» **Assignment**:
Find the lines below that contain the string "toothbrush". Copy each one.

· · · · ·

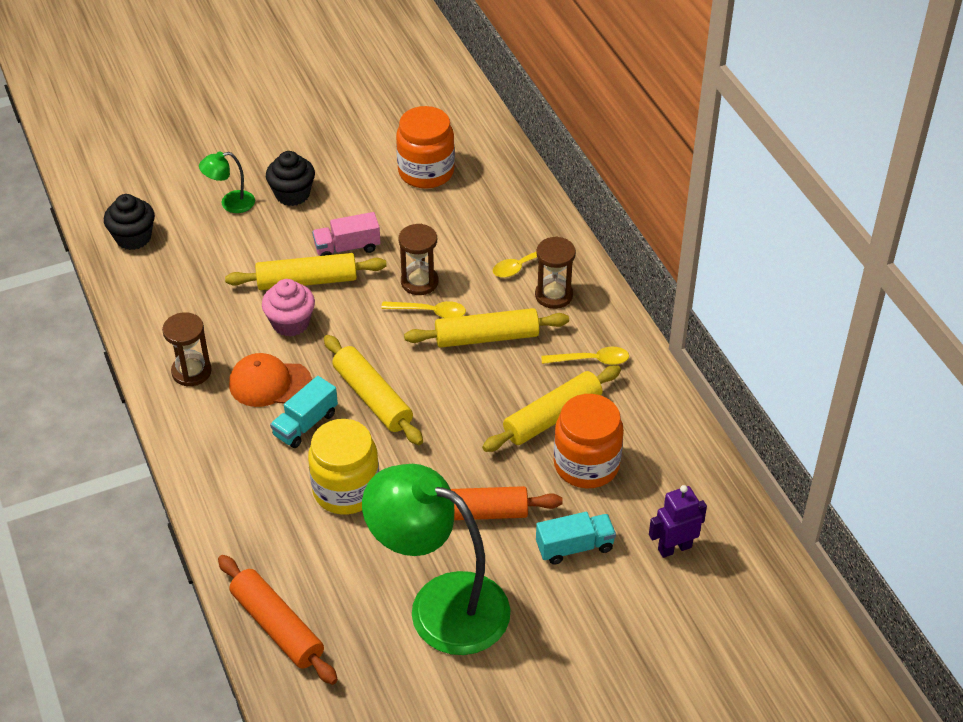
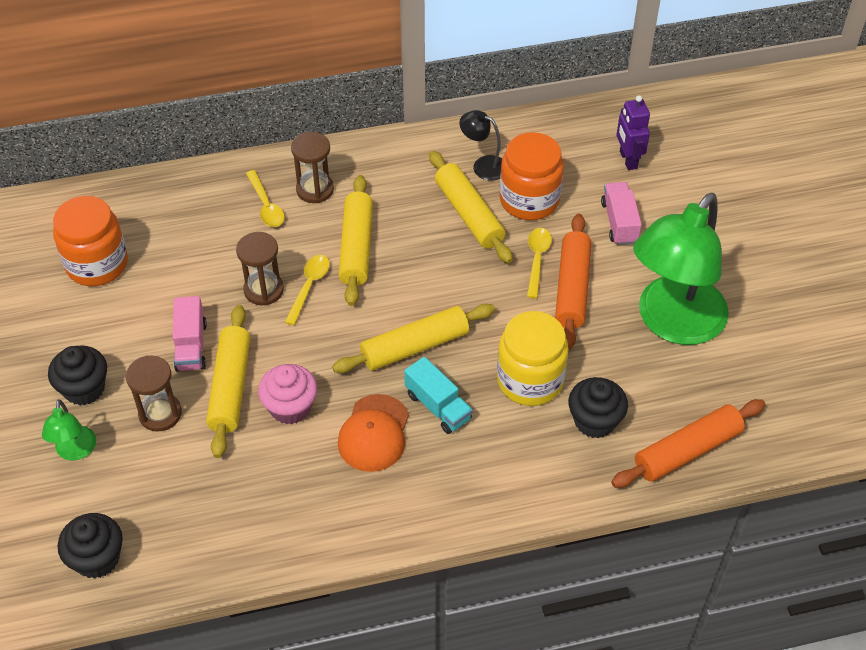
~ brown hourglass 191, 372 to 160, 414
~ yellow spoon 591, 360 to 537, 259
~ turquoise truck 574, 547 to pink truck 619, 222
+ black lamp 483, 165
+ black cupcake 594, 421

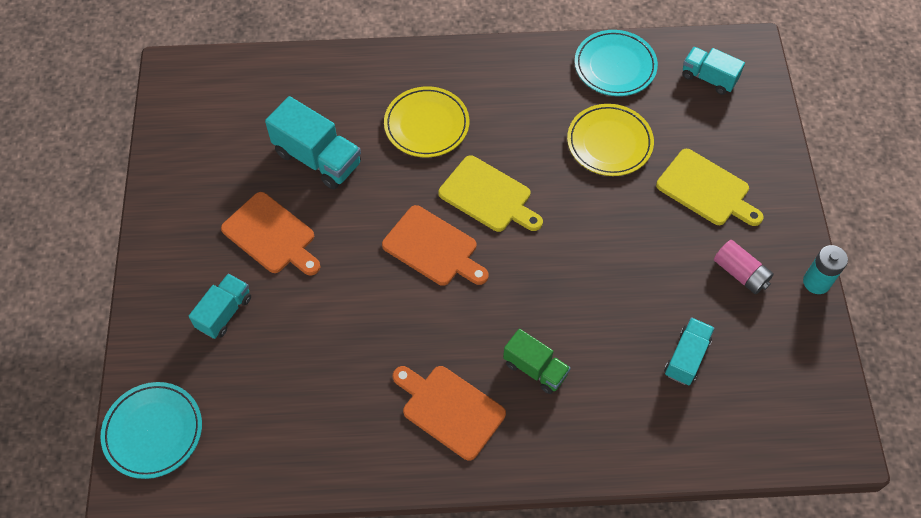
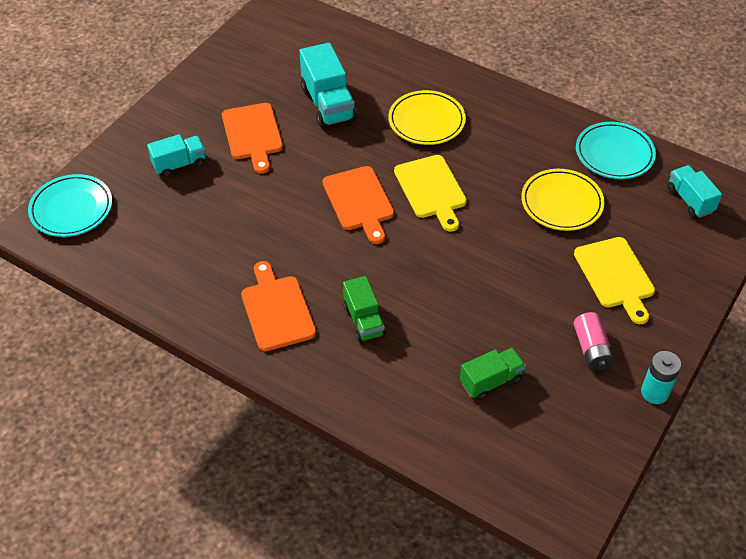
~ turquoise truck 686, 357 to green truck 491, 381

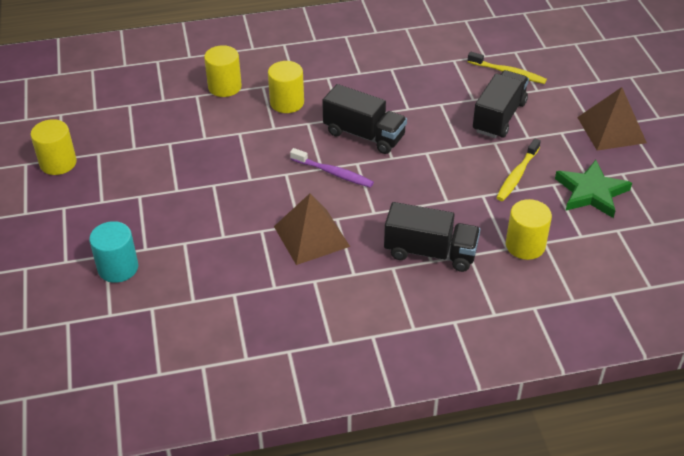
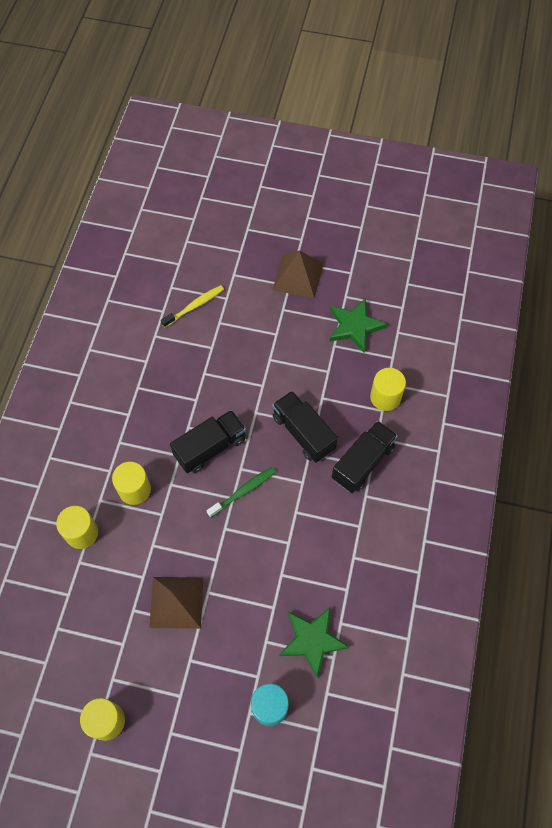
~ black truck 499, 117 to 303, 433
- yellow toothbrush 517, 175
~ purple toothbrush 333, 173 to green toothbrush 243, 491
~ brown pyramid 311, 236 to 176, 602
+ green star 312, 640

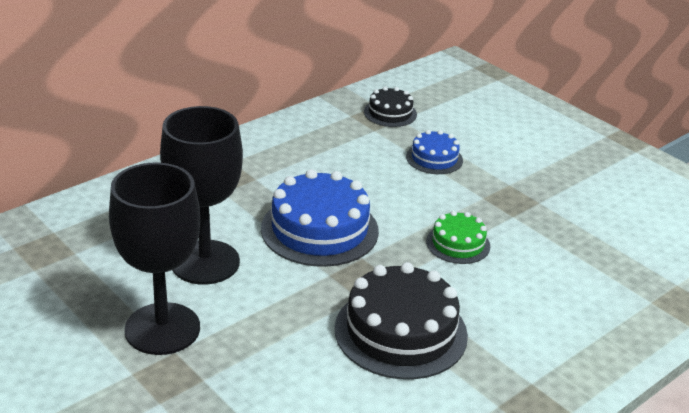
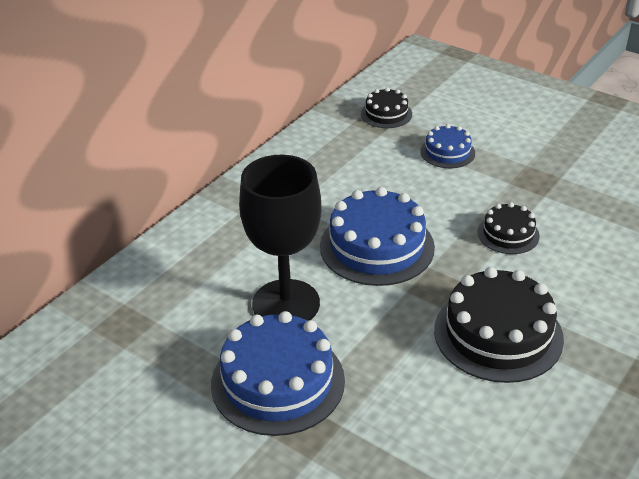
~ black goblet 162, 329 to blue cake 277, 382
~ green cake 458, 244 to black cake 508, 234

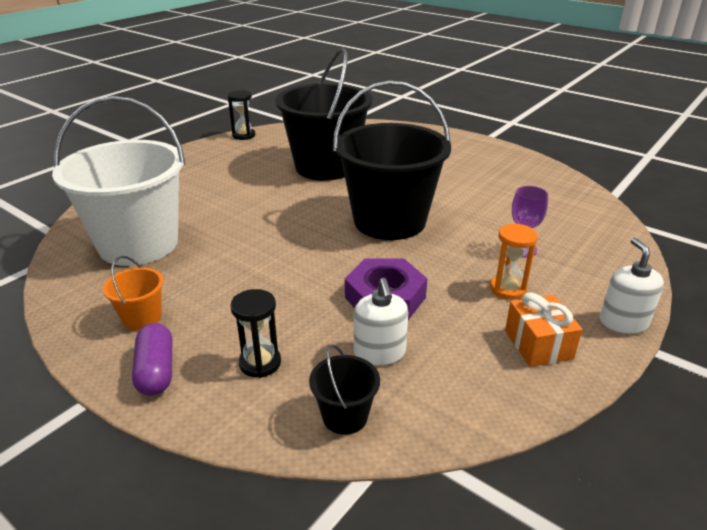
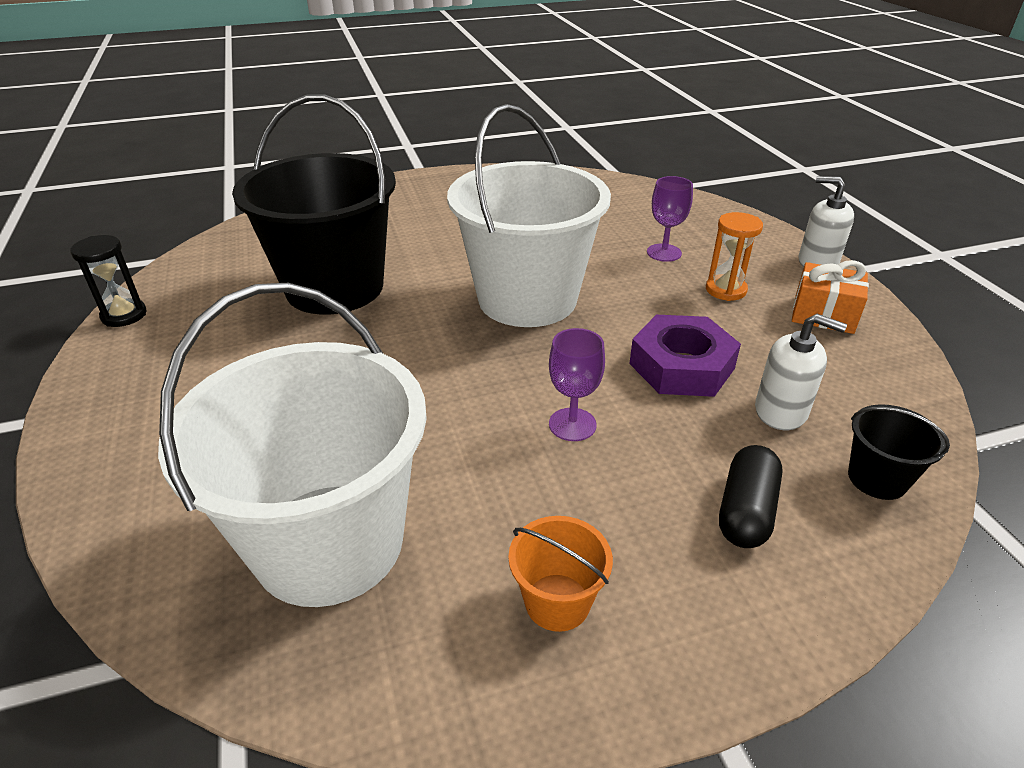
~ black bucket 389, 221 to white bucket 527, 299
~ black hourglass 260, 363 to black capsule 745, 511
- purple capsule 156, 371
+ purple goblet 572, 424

· · · · ·

» **Exercise result**:
- yellow toothbrush 517, 175
~ purple toothbrush 333, 173 to green toothbrush 243, 491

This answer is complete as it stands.